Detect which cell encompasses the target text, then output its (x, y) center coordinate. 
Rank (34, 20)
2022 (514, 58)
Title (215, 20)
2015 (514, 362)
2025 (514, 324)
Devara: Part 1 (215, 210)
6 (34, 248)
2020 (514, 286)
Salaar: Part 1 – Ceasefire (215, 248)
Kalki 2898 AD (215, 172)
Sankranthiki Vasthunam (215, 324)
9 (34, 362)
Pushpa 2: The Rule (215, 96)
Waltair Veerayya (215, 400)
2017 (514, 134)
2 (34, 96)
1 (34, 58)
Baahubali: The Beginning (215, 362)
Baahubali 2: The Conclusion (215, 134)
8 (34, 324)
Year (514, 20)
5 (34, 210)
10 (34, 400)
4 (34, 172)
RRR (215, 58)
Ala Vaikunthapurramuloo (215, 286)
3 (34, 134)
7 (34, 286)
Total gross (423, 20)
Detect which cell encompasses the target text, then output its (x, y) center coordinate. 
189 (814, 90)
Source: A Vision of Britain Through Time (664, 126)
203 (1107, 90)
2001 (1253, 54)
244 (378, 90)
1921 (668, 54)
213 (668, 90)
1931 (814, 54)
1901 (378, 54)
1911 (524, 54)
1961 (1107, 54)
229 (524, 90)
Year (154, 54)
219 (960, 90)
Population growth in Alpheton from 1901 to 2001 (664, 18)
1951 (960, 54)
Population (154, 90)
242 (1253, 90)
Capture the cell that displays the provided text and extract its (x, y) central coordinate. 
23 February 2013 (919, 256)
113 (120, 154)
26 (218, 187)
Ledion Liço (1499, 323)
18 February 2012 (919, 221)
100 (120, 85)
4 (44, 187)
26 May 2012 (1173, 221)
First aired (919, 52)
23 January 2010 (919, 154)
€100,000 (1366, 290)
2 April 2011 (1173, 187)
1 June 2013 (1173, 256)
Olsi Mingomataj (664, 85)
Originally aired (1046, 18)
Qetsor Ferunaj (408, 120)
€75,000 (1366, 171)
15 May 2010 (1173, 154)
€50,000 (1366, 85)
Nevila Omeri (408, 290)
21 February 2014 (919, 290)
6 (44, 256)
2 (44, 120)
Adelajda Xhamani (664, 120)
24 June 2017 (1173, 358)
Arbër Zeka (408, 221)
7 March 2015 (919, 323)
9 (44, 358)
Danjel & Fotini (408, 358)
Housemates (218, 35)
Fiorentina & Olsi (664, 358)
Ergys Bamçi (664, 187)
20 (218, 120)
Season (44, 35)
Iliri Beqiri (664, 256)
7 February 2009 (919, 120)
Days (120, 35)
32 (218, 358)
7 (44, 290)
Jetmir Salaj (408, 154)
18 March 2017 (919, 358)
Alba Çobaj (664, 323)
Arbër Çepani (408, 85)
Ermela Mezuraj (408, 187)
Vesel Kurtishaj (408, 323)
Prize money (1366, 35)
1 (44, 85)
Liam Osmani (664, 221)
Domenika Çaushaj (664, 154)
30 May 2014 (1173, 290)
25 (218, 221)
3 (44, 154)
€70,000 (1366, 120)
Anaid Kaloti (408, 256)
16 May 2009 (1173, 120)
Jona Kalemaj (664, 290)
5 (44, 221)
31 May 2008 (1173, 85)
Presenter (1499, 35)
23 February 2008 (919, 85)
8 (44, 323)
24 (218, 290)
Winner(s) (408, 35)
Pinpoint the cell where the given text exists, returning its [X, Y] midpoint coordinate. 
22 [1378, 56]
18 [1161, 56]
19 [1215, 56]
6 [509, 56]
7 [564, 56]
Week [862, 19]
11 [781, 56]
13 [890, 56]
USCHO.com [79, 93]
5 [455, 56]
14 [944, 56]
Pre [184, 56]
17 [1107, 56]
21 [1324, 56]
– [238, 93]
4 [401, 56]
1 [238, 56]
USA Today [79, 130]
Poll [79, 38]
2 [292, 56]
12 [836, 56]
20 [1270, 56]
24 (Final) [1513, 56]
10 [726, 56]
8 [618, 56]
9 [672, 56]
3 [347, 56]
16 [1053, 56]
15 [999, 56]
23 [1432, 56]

THE REQUEST: Reproduce the lines word for word, starting with the first line and ending with the line that contains "Population (154, 90)".

FULL OUTPUT:
Detect which cell encompasses the target text, then output its (x, y) center coordinate. 
Rank (34, 20)
2022 (514, 58)
Title (215, 20)
2015 (514, 362)
2025 (514, 324)
Devara: Part 1 (215, 210)
6 (34, 248)
2020 (514, 286)
Salaar: Part 1 – Ceasefire (215, 248)
Kalki 2898 AD (215, 172)
Sankranthiki Vasthunam (215, 324)
9 (34, 362)
Pushpa 2: The Rule (215, 96)
Waltair Veerayya (215, 400)
2017 (514, 134)
2 (34, 96)
1 (34, 58)
Baahubali: The Beginning (215, 362)
Baahubali 2: The Conclusion (215, 134)
8 (34, 324)
Year (514, 20)
5 (34, 210)
10 (34, 400)
4 (34, 172)
RRR (215, 58)
Ala Vaikunthapurramuloo (215, 286)
3 (34, 134)
7 (34, 286)
Total gross (423, 20)
Detect which cell encompasses the target text, then output its (x, y) center coordinate. 
189 (814, 90)
Source: A Vision of Britain Through Time (664, 126)
203 (1107, 90)
2001 (1253, 54)
244 (378, 90)
1921 (668, 54)
213 (668, 90)
1931 (814, 54)
1901 (378, 54)
1911 (524, 54)
1961 (1107, 54)
229 (524, 90)
Year (154, 54)
219 (960, 90)
Population growth in Alpheton from 1901 to 2001 (664, 18)
1951 (960, 54)
Population (154, 90)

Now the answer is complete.